- **Exercise directions**
Reproduce the entire listing below verbatim, line by line, without changing any character.

========

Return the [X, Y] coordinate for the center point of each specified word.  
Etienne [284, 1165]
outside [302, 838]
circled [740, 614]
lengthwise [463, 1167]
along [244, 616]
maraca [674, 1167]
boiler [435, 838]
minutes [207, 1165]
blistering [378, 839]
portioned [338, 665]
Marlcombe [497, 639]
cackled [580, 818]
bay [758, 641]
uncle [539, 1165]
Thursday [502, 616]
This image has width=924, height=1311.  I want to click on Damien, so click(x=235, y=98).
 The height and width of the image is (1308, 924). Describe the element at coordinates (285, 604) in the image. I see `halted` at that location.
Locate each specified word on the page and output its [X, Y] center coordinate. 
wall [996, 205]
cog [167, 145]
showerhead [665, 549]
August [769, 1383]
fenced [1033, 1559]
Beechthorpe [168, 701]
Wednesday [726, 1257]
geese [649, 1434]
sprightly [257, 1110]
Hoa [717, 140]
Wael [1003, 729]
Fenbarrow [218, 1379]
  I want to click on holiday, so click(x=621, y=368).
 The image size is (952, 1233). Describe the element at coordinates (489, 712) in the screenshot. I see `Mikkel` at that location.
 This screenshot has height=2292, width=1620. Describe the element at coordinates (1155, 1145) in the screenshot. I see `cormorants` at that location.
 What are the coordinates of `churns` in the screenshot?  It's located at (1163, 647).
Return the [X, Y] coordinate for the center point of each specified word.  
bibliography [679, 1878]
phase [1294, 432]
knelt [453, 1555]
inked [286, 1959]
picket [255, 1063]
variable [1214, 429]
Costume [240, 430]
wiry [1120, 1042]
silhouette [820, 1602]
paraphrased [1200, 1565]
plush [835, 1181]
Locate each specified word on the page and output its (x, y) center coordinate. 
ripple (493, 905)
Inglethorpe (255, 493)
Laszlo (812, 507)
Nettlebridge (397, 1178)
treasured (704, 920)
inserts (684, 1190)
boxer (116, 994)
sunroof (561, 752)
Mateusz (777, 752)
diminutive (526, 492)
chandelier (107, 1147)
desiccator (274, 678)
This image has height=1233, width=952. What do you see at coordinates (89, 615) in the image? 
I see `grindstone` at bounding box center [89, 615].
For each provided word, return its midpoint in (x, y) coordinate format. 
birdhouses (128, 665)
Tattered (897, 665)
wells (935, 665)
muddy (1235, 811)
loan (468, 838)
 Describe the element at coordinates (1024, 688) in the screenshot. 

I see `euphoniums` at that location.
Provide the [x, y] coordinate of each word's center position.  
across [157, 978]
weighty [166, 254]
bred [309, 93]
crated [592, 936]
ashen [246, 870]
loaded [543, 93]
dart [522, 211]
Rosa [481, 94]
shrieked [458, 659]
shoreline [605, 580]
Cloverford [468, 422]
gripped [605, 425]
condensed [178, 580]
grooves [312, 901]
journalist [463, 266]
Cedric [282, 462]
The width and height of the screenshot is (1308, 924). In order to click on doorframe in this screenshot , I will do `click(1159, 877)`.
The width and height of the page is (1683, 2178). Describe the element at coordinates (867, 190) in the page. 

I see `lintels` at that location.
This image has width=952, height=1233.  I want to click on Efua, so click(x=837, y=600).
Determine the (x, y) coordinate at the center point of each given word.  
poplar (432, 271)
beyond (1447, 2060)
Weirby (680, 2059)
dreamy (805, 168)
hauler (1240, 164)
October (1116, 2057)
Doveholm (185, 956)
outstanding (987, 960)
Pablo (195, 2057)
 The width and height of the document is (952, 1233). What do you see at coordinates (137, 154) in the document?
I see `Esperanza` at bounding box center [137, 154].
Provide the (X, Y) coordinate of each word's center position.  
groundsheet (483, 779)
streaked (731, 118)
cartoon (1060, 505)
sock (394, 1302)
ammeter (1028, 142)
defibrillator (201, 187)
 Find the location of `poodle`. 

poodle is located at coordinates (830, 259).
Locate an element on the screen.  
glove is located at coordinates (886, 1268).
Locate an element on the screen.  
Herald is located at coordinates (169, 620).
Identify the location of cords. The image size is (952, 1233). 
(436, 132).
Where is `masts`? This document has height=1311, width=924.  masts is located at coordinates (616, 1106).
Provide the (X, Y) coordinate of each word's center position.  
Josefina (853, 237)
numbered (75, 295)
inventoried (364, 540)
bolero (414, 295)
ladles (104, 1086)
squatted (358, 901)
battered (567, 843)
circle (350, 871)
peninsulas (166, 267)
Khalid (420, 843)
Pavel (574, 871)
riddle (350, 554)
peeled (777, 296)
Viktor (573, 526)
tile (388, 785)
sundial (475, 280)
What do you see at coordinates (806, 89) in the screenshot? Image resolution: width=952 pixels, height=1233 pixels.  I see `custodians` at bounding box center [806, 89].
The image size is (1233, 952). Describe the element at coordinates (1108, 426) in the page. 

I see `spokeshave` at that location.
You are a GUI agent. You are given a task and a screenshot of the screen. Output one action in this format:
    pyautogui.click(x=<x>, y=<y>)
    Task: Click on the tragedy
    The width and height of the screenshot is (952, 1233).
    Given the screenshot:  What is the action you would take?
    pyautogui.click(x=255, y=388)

========

- **Task answer**
Return the [X, Y] coordinate for the center point of each specified word.  
Etienne [284, 1165]
outside [302, 838]
circled [740, 614]
lengthwise [463, 1167]
along [244, 616]
maraca [674, 1167]
boiler [435, 838]
minutes [207, 1165]
blistering [378, 839]
portioned [338, 665]
Marlcombe [497, 639]
cackled [580, 818]
bay [758, 641]
uncle [539, 1165]
Thursday [502, 616]
This image has width=924, height=1311.  I want to click on Damien, so click(x=235, y=98).
 The height and width of the image is (1308, 924). Describe the element at coordinates (285, 604) in the image. I see `halted` at that location.
Locate each specified word on the page and output its [X, Y] center coordinate. 
wall [996, 205]
cog [167, 145]
showerhead [665, 549]
August [769, 1383]
fenced [1033, 1559]
Beechthorpe [168, 701]
Wednesday [726, 1257]
geese [649, 1434]
sprightly [257, 1110]
Hoa [717, 140]
Wael [1003, 729]
Fenbarrow [218, 1379]
  I want to click on holiday, so click(x=621, y=368).
 The image size is (952, 1233). Describe the element at coordinates (489, 712) in the screenshot. I see `Mikkel` at that location.
 This screenshot has height=2292, width=1620. Describe the element at coordinates (1155, 1145) in the screenshot. I see `cormorants` at that location.
 What are the coordinates of `churns` in the screenshot?  It's located at (1163, 647).
Return the [X, Y] coordinate for the center point of each specified word.  
bibliography [679, 1878]
phase [1294, 432]
knelt [453, 1555]
inked [286, 1959]
picket [255, 1063]
variable [1214, 429]
Costume [240, 430]
wiry [1120, 1042]
silhouette [820, 1602]
paraphrased [1200, 1565]
plush [835, 1181]
Locate each specified word on the page and output its (x, y) center coordinate. 
ripple (493, 905)
Inglethorpe (255, 493)
Laszlo (812, 507)
Nettlebridge (397, 1178)
treasured (704, 920)
inserts (684, 1190)
boxer (116, 994)
sunroof (561, 752)
Mateusz (777, 752)
diminutive (526, 492)
chandelier (107, 1147)
desiccator (274, 678)
This image has height=1233, width=952. What do you see at coordinates (89, 615) in the image? 
I see `grindstone` at bounding box center [89, 615].
For each provided word, return its midpoint in (x, y) coordinate format. 
birdhouses (128, 665)
Tattered (897, 665)
wells (935, 665)
muddy (1235, 811)
loan (468, 838)
 Describe the element at coordinates (1024, 688) in the screenshot. 

I see `euphoniums` at that location.
Provide the [x, y] coordinate of each word's center position.  
across [157, 978]
weighty [166, 254]
bred [309, 93]
crated [592, 936]
ashen [246, 870]
loaded [543, 93]
dart [522, 211]
Rosa [481, 94]
shrieked [458, 659]
shoreline [605, 580]
Cloverford [468, 422]
gripped [605, 425]
condensed [178, 580]
grooves [312, 901]
journalist [463, 266]
Cedric [282, 462]
The width and height of the screenshot is (1308, 924). In order to click on doorframe in this screenshot , I will do `click(1159, 877)`.
The width and height of the page is (1683, 2178). Describe the element at coordinates (867, 190) in the page. 

I see `lintels` at that location.
This image has width=952, height=1233.  I want to click on Efua, so click(x=837, y=600).
Determine the (x, y) coordinate at the center point of each given word.  
poplar (432, 271)
beyond (1447, 2060)
Weirby (680, 2059)
dreamy (805, 168)
hauler (1240, 164)
October (1116, 2057)
Doveholm (185, 956)
outstanding (987, 960)
Pablo (195, 2057)
 The width and height of the document is (952, 1233). What do you see at coordinates (137, 154) in the document?
I see `Esperanza` at bounding box center [137, 154].
Provide the (X, Y) coordinate of each word's center position.  
groundsheet (483, 779)
streaked (731, 118)
cartoon (1060, 505)
sock (394, 1302)
ammeter (1028, 142)
defibrillator (201, 187)
 Find the location of `poodle`. 

poodle is located at coordinates (830, 259).
Locate an element on the screen.  
glove is located at coordinates (886, 1268).
Locate an element on the screen.  
Herald is located at coordinates (169, 620).
Identify the location of cords. The image size is (952, 1233). 
(436, 132).
Where is `masts`? This document has height=1311, width=924.  masts is located at coordinates (616, 1106).
Provide the (X, Y) coordinate of each word's center position.  
Josefina (853, 237)
numbered (75, 295)
inventoried (364, 540)
bolero (414, 295)
ladles (104, 1086)
squatted (358, 901)
battered (567, 843)
circle (350, 871)
peninsulas (166, 267)
Khalid (420, 843)
Pavel (574, 871)
riddle (350, 554)
peeled (777, 296)
Viktor (573, 526)
tile (388, 785)
sundial (475, 280)
What do you see at coordinates (806, 89) in the screenshot? Image resolution: width=952 pixels, height=1233 pixels.  I see `custodians` at bounding box center [806, 89].
The image size is (1233, 952). Describe the element at coordinates (1108, 426) in the page. 

I see `spokeshave` at that location.
You are a GUI agent. You are given a task and a screenshot of the screen. Output one action in this format:
    pyautogui.click(x=<x>, y=<y>)
    Task: Click on the tragedy
    The width and height of the screenshot is (952, 1233).
    Given the screenshot:  What is the action you would take?
    pyautogui.click(x=255, y=388)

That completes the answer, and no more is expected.